EXERCISE BRIEF:
Begin at the line containing "dimafodak (green) 165,277,267,289" and restate it and each line after it exactly, up to and including the last line below. Leave pictures out.

Scene comparison data
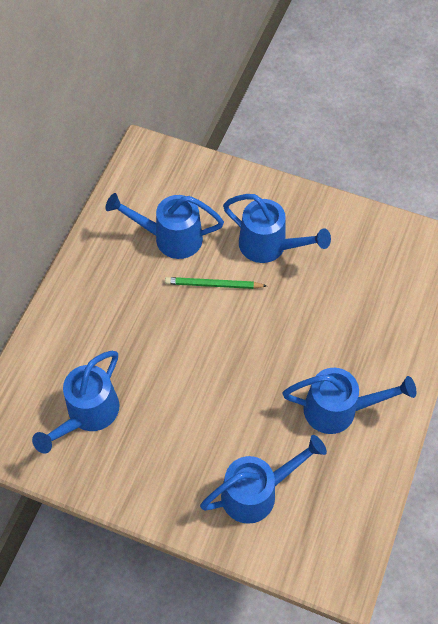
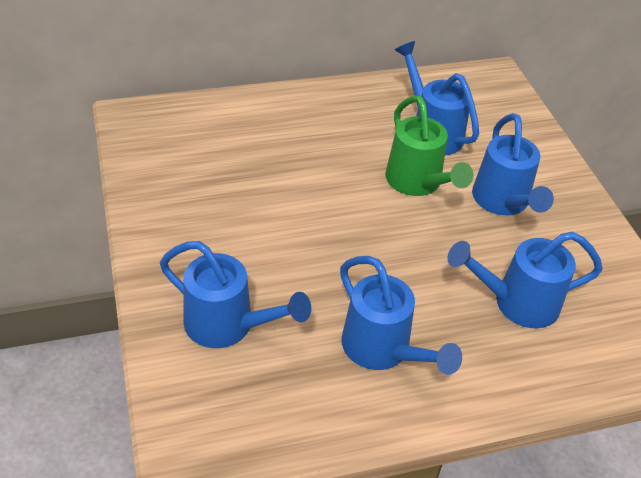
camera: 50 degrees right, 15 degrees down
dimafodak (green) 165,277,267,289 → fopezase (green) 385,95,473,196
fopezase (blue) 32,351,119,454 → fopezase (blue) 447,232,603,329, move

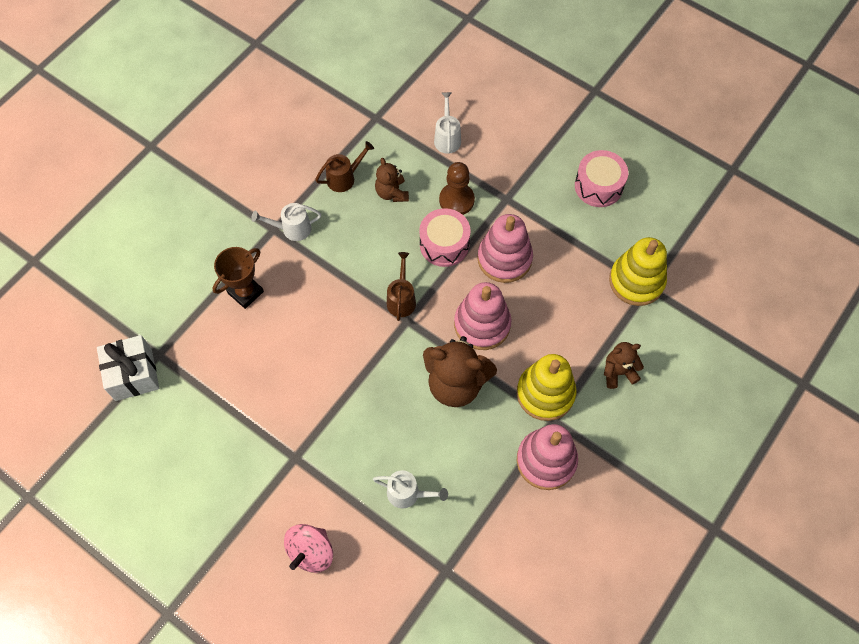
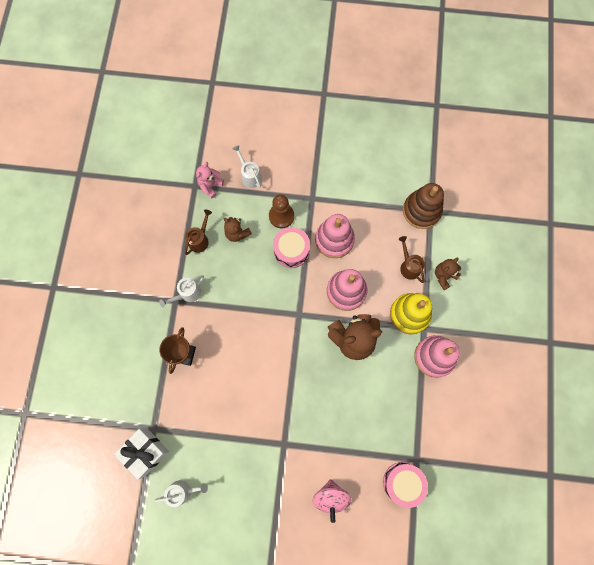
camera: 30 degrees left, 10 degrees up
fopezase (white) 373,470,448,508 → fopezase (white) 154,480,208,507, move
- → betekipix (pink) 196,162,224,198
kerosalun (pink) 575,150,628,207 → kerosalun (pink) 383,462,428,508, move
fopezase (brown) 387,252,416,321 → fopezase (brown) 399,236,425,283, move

EXERCISE RESULT:
dimafodak (green) 165,277,267,289 → fopezase (green) 385,95,473,196
fopezase (blue) 32,351,119,454 → fopezase (blue) 447,232,603,329, move

camera: 30 degrees left, 10 degrees up
fopezase (white) 373,470,448,508 → fopezase (white) 154,480,208,507, move
- → betekipix (pink) 196,162,224,198
kerosalun (pink) 575,150,628,207 → kerosalun (pink) 383,462,428,508, move
fopezase (brown) 387,252,416,321 → fopezase (brown) 399,236,425,283, move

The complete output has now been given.